EXERCISE DIRECTIONS: Could you retype the entries below exactly, omitting every picture?

[Start of section]

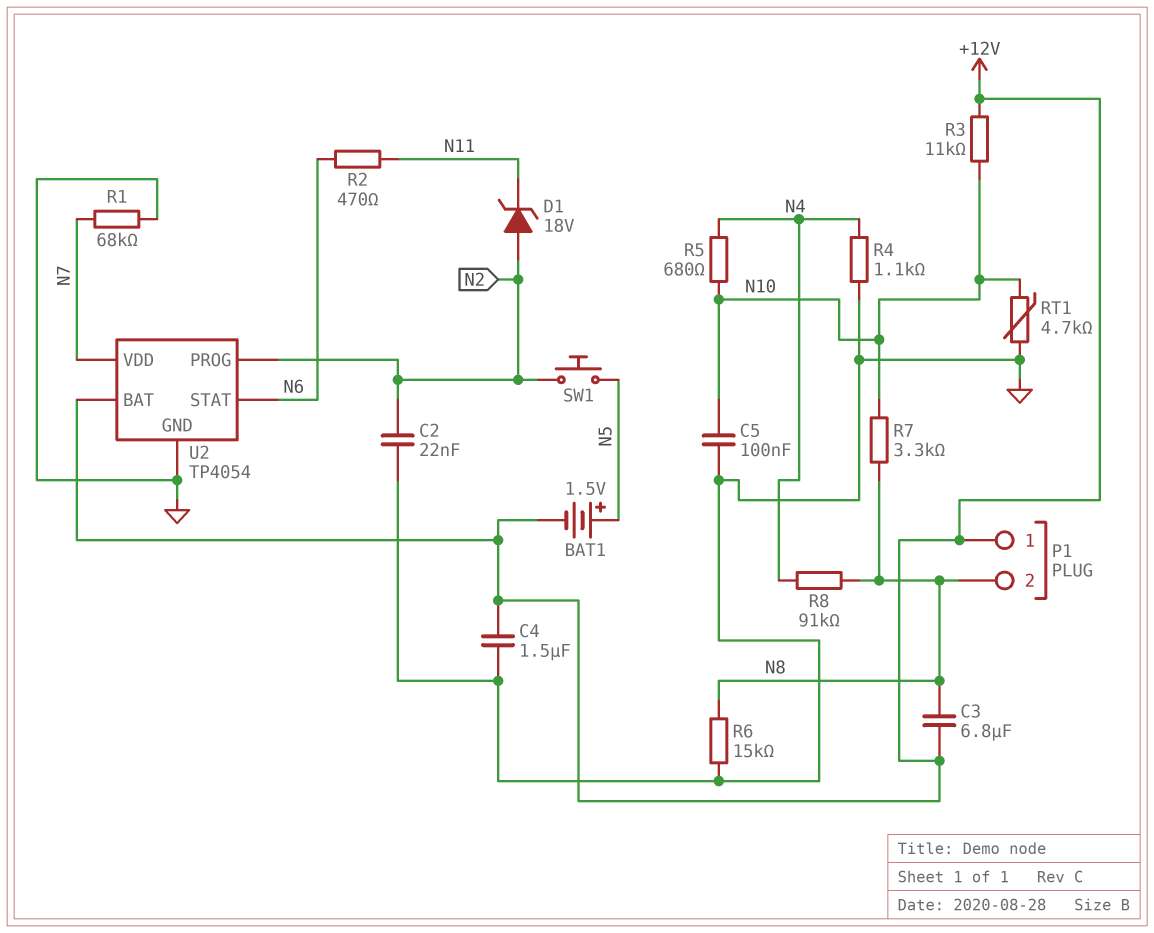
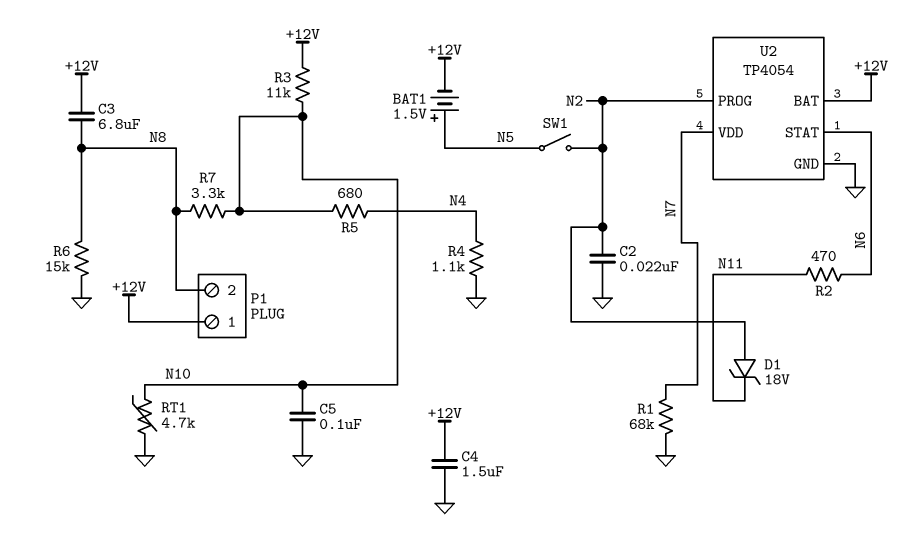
R8: 91k (N4, N8) -> none
SW1: button (N2, N5) -> switch (N2, N5)

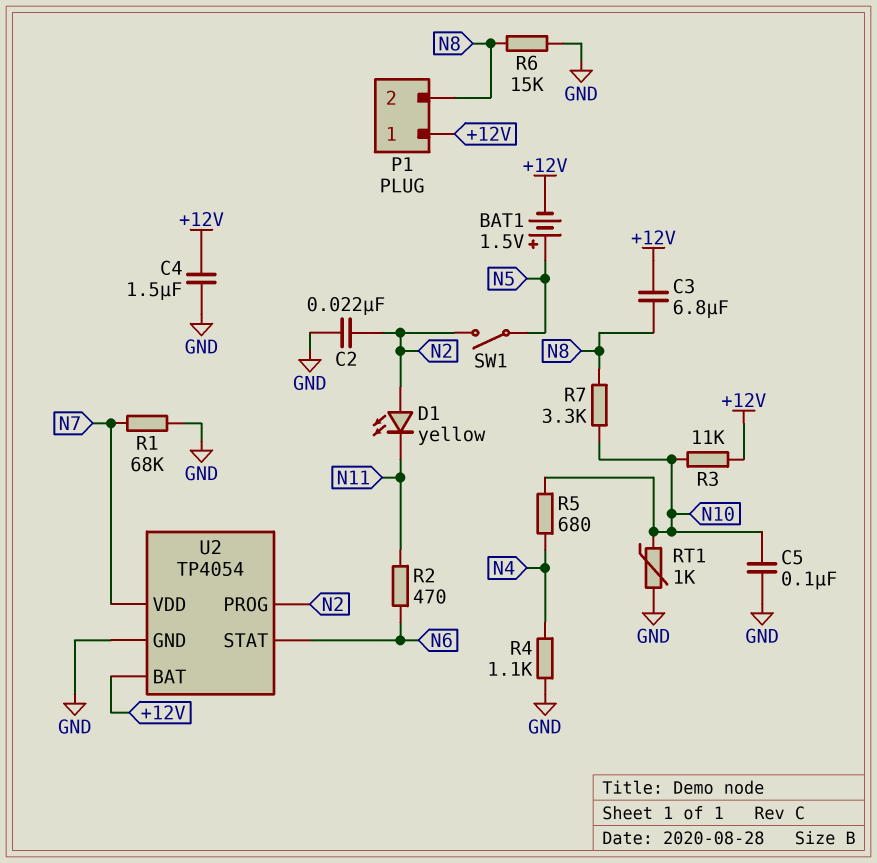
D1: zener 18V (A N2, K N11) -> LED yellow (A N2, K N11)
RT1: 4.7k (GND, N10) -> 1k (GND, N10)

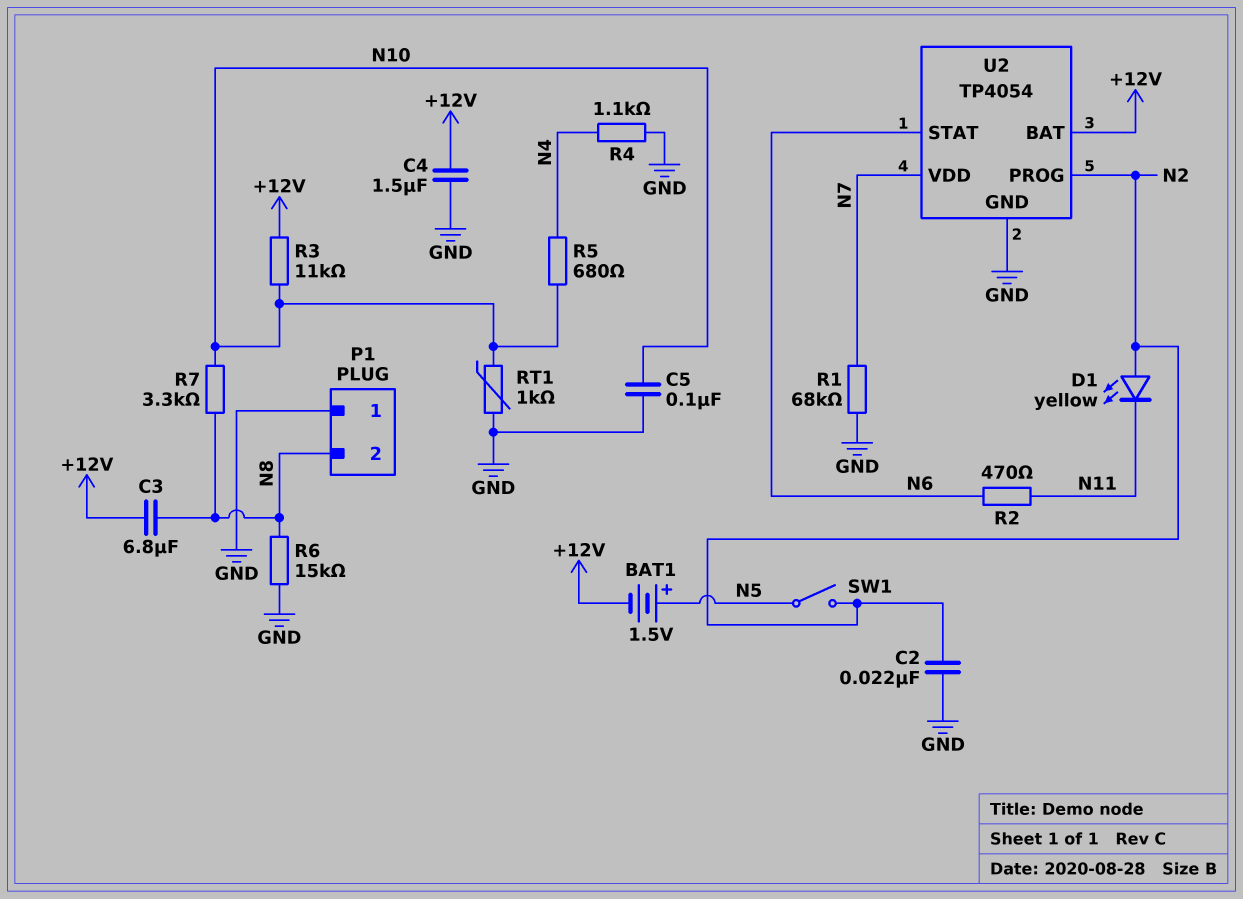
P1 pin 1: +12V -> GND

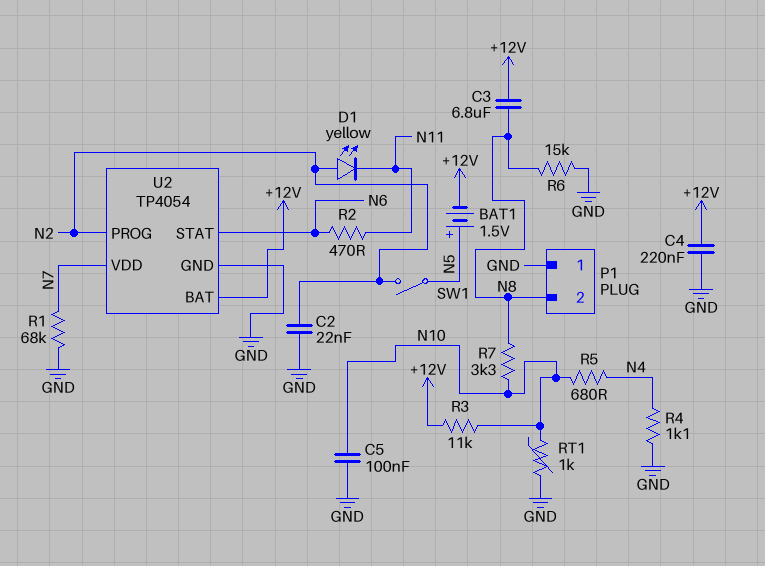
C4: 1.5uF (+12V, GND) -> 220nF (+12V, GND)

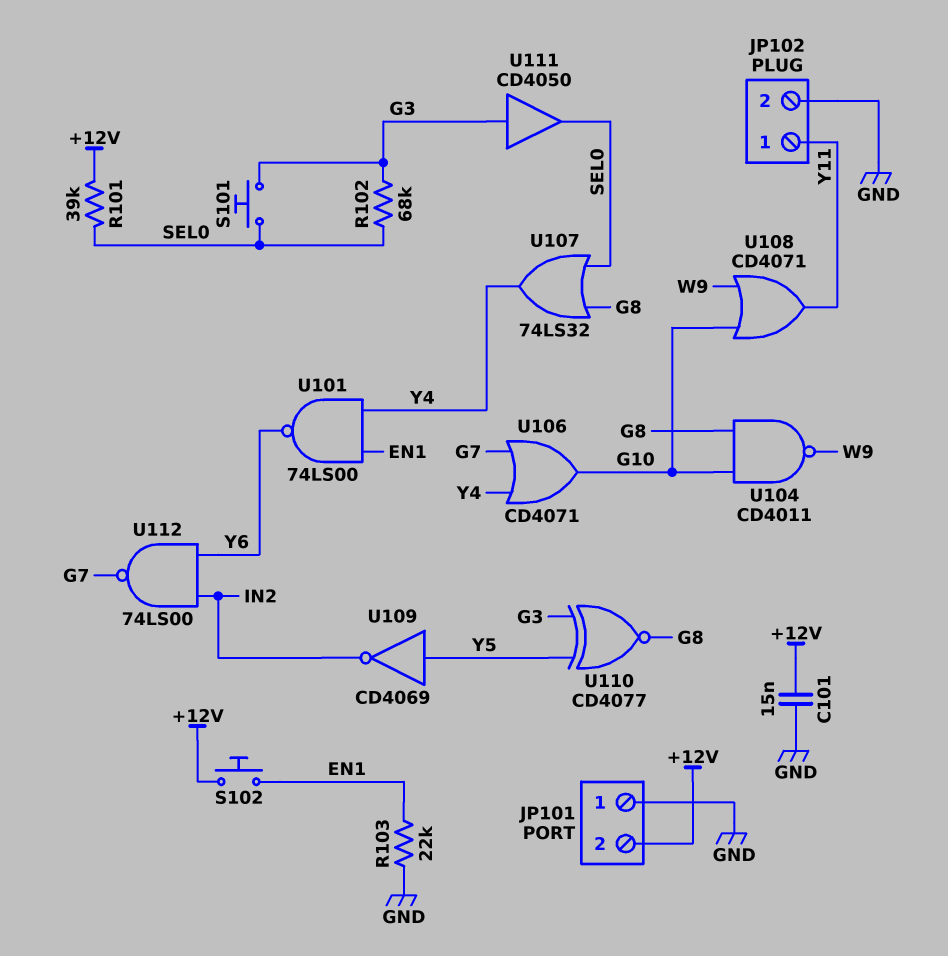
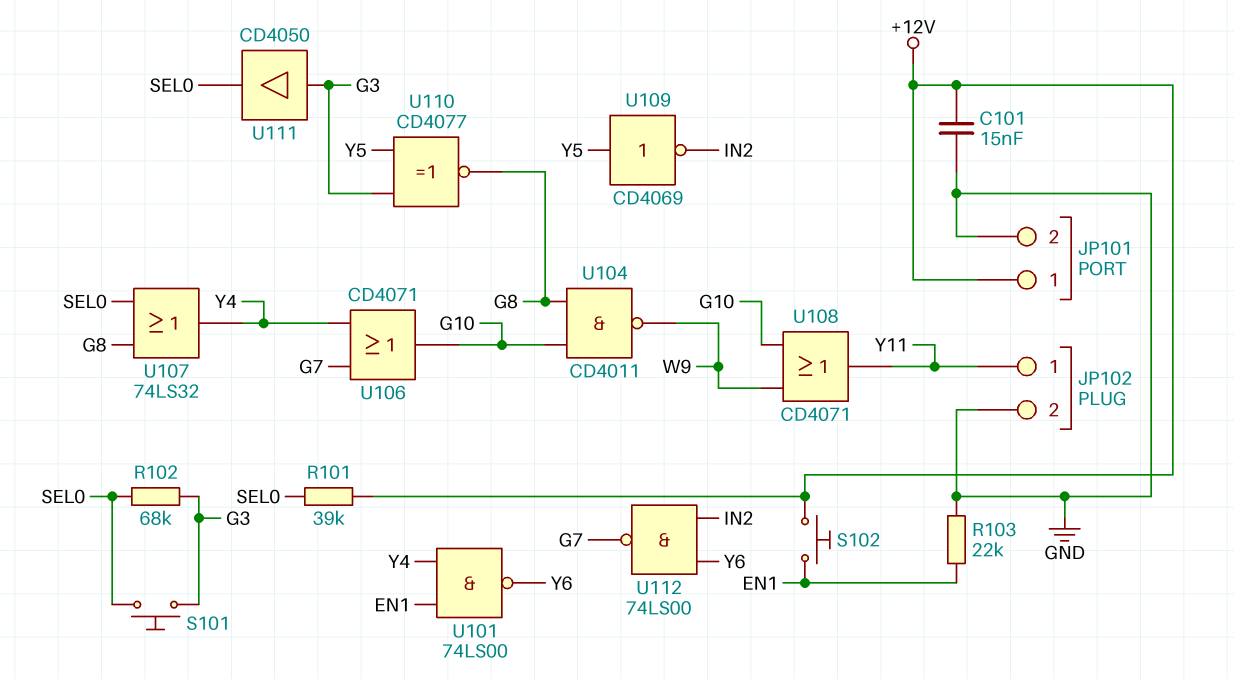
JP101 pin 1: GND -> +12V
JP101 pin 2: +12V -> GND

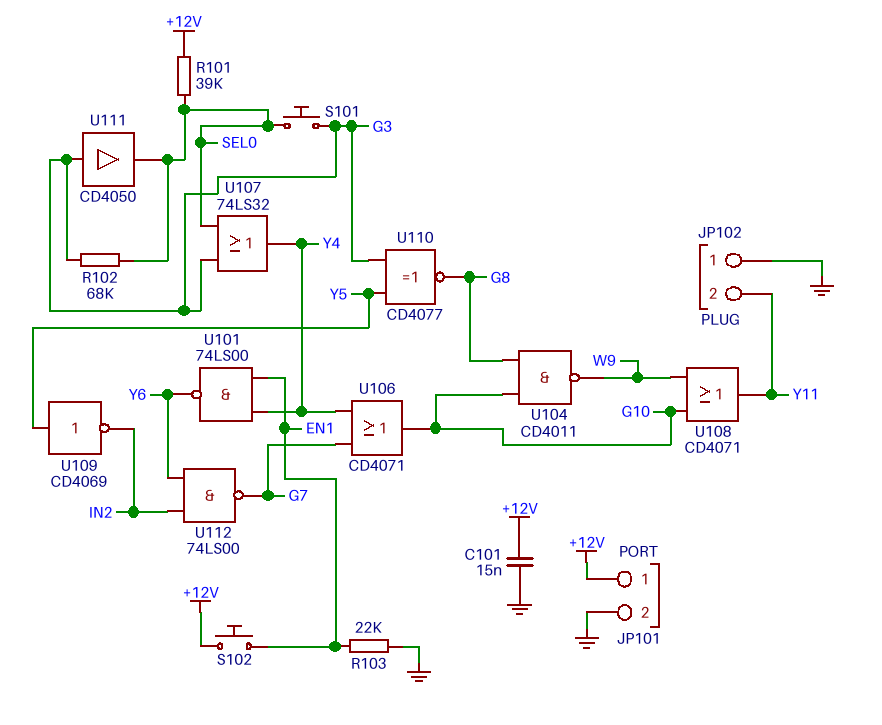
JP102 pin 1: Y11 -> GND
JP102 pin 2: GND -> Y11
U107: OR 74LS32 (in G8, in SEL0, out Y4) -> OR 74LS32 (in G3, in SEL0, out Y4)

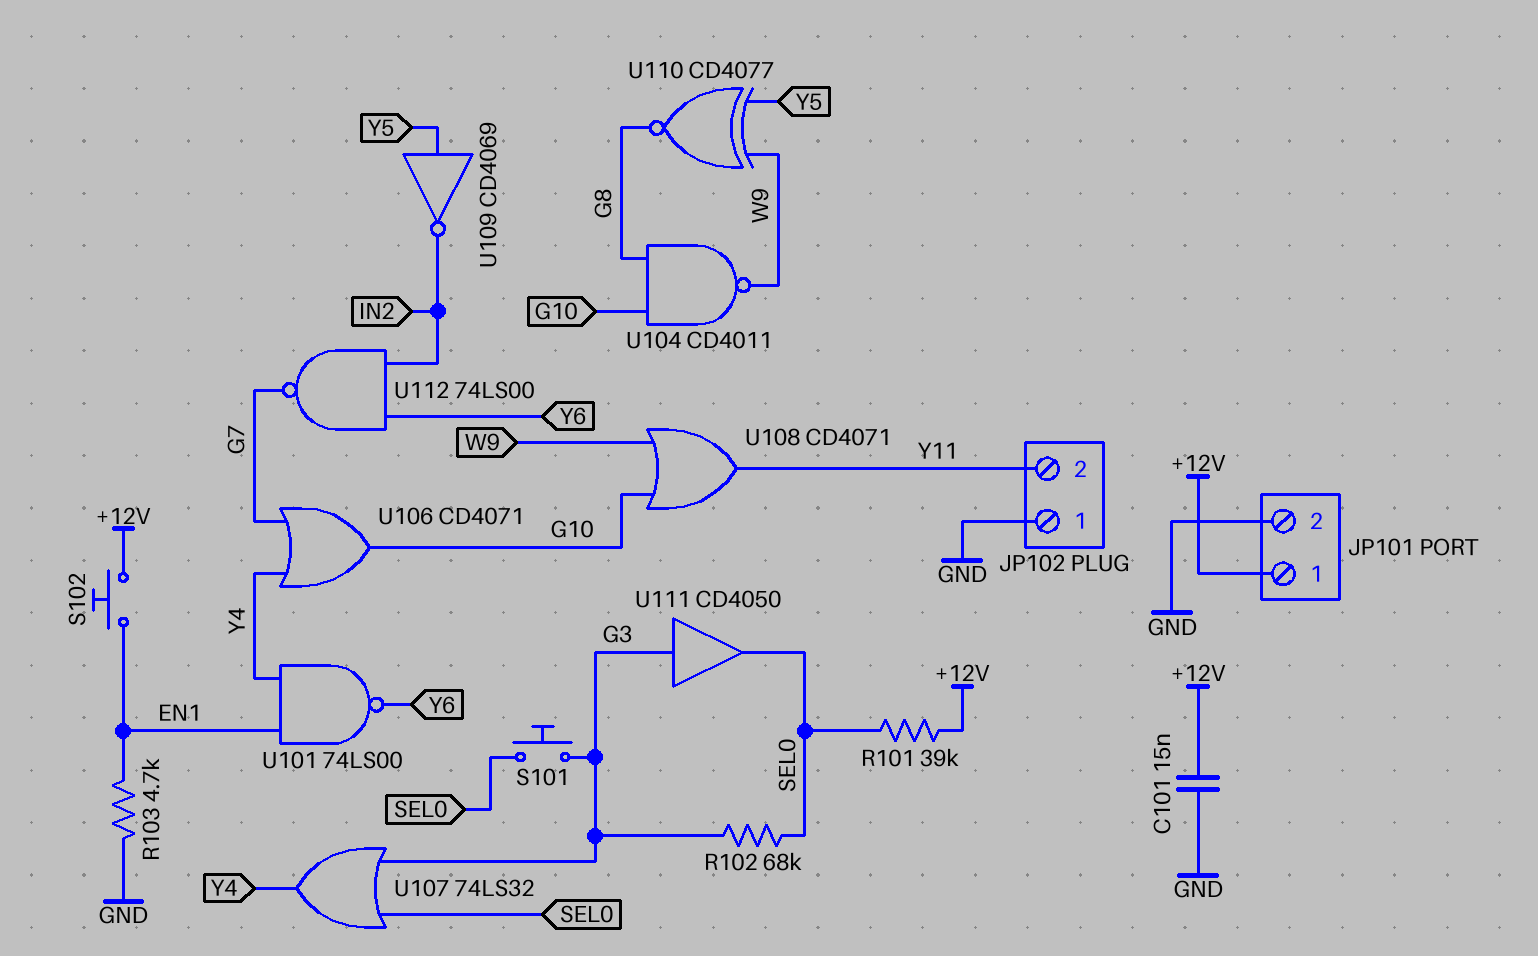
R103: 22k (EN1, GND) -> 4.7k (EN1, GND)
U110: XNOR CD4077 (in G3, in Y5, out G8) -> XNOR CD4077 (in W9, in Y5, out G8)

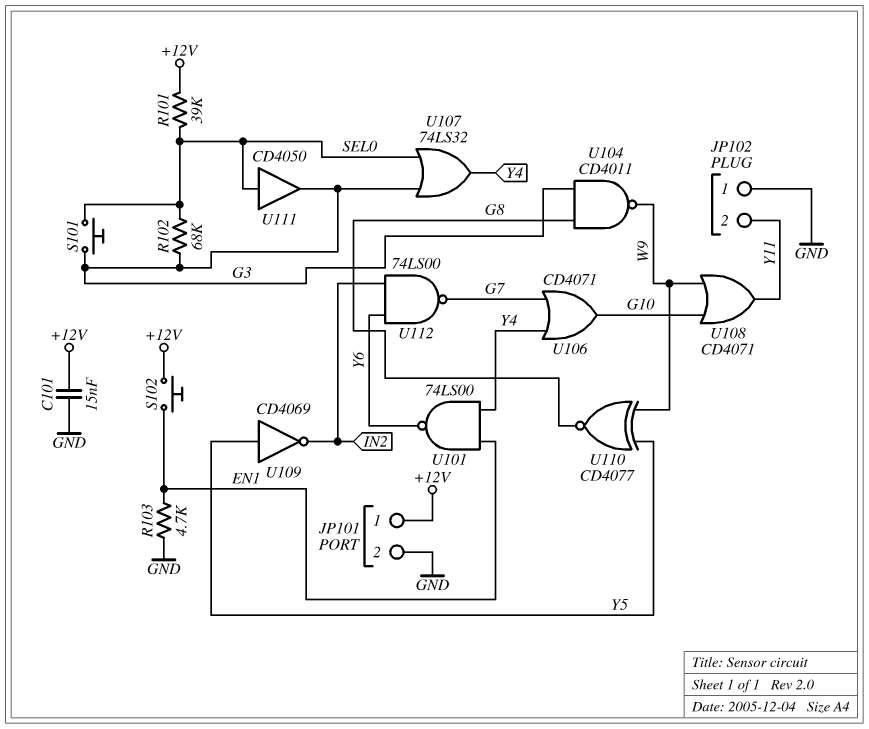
U104: NAND CD4011 (in G8, in G10, out W9) -> NAND CD4011 (in G3, in G8, out W9)
U111: buffer CD4050 (in G3, out SEL0) -> buffer CD4050 (in SEL0, out G3)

[End of section]

RESULT OF THIS TASK:
R8: 91k (N4, N8) -> none
SW1: button (N2, N5) -> switch (N2, N5)

D1: zener 18V (A N2, K N11) -> LED yellow (A N2, K N11)
RT1: 4.7k (GND, N10) -> 1k (GND, N10)

P1 pin 1: +12V -> GND

C4: 1.5uF (+12V, GND) -> 220nF (+12V, GND)

JP101 pin 1: GND -> +12V
JP101 pin 2: +12V -> GND

JP102 pin 1: Y11 -> GND
JP102 pin 2: GND -> Y11
U107: OR 74LS32 (in G8, in SEL0, out Y4) -> OR 74LS32 (in G3, in SEL0, out Y4)

R103: 22k (EN1, GND) -> 4.7k (EN1, GND)
U110: XNOR CD4077 (in G3, in Y5, out G8) -> XNOR CD4077 (in W9, in Y5, out G8)

U104: NAND CD4011 (in G8, in G10, out W9) -> NAND CD4011 (in G3, in G8, out W9)
U111: buffer CD4050 (in G3, out SEL0) -> buffer CD4050 (in SEL0, out G3)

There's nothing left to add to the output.